Exercise description: Would you return the lines that run from the start of the data below to the line with "red toothbrush [205,392,257,453]", both included, exactly as written and without pictures?

[Input material]

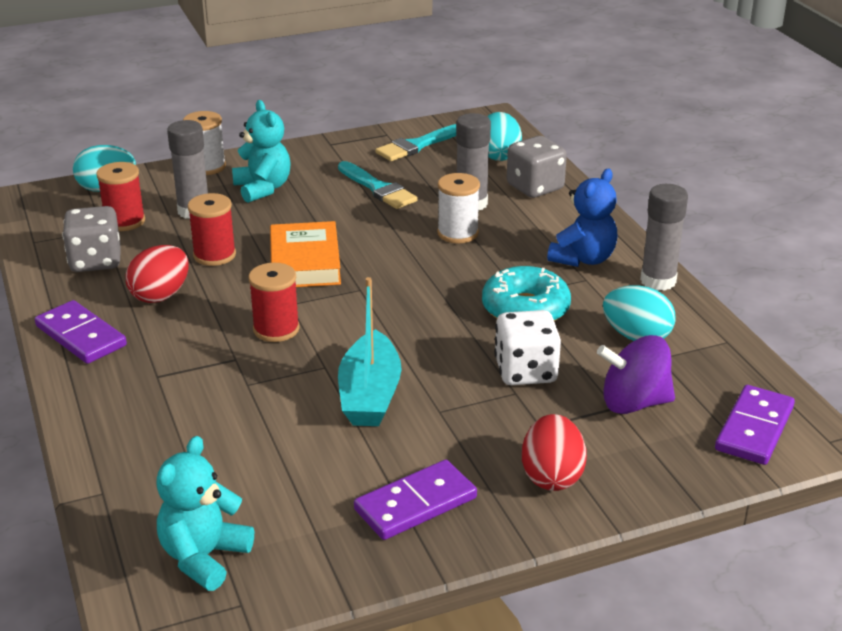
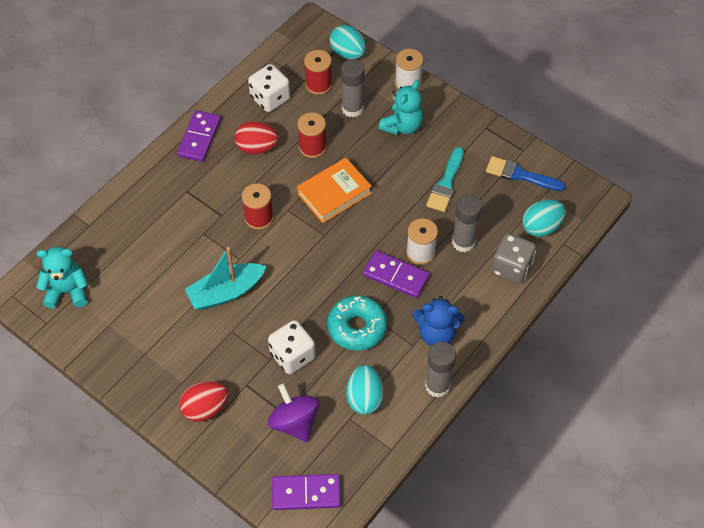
camera: 60 degrees right, 25 degrees up
grey dice [62,206,121,272] -> white dice [248,64,290,112]
purple domino [354,460,477,540] -> purple domino moved to [363,250,430,298]
turquoise brush [375,124,456,161] -> blue brush [486,156,565,191]

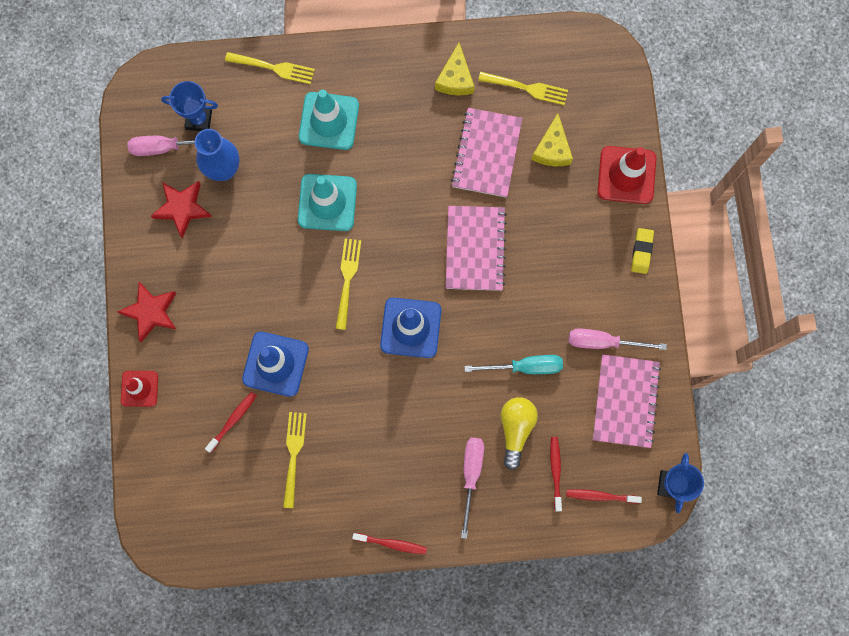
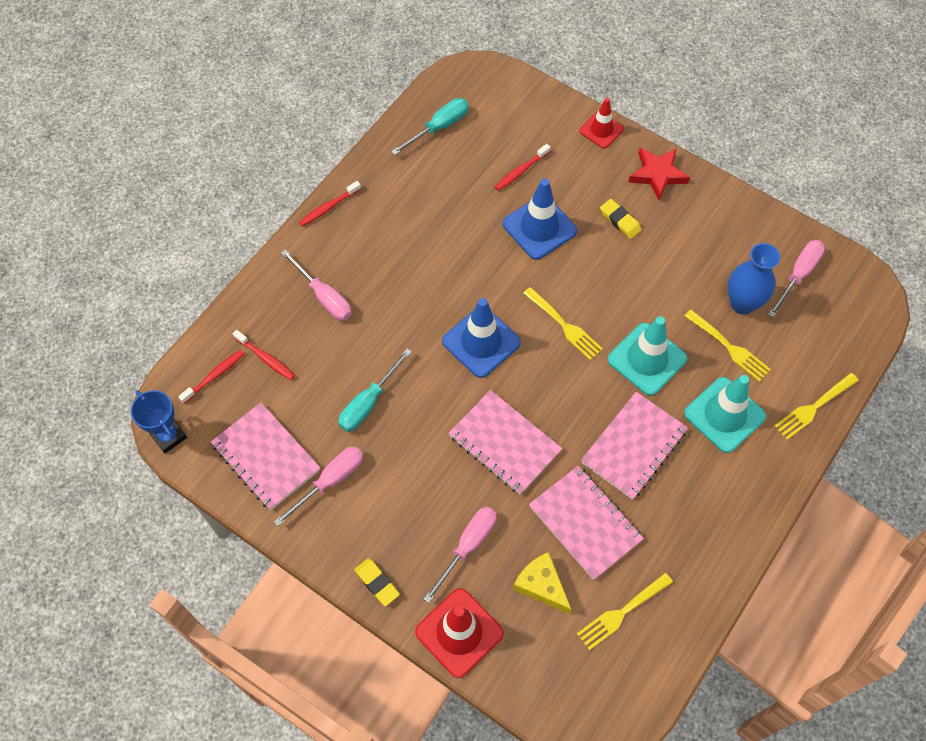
camera: 130 degrees right, 15 degrees down
red star [151,181,212,239] -> none
blue trophy [161,81,218,131] -> none
red toothbrush [205,392,257,453] -> red toothbrush turned 60 degrees clockwise [495,144,550,191]
yellow fork [283,412,307,508] -> yellow fork moved to [684,309,771,382]
yellow cheese [435,43,475,96] -> none
yellow light bulb [501,397,538,470] -> none
none -> turquoise screwdriver [391,98,469,155]
none -> pink screwdriver [423,506,497,603]
none -> pink notebook [581,392,688,500]
none -> yellow eraser [600,199,641,239]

[/Input material]

Exercise response:
camera: 60 degrees right, 25 degrees up
grey dice [62,206,121,272] -> white dice [248,64,290,112]
purple domino [354,460,477,540] -> purple domino moved to [363,250,430,298]
turquoise brush [375,124,456,161] -> blue brush [486,156,565,191]

camera: 130 degrees right, 15 degrees down
red star [151,181,212,239] -> none
blue trophy [161,81,218,131] -> none
red toothbrush [205,392,257,453] -> red toothbrush turned 60 degrees clockwise [495,144,550,191]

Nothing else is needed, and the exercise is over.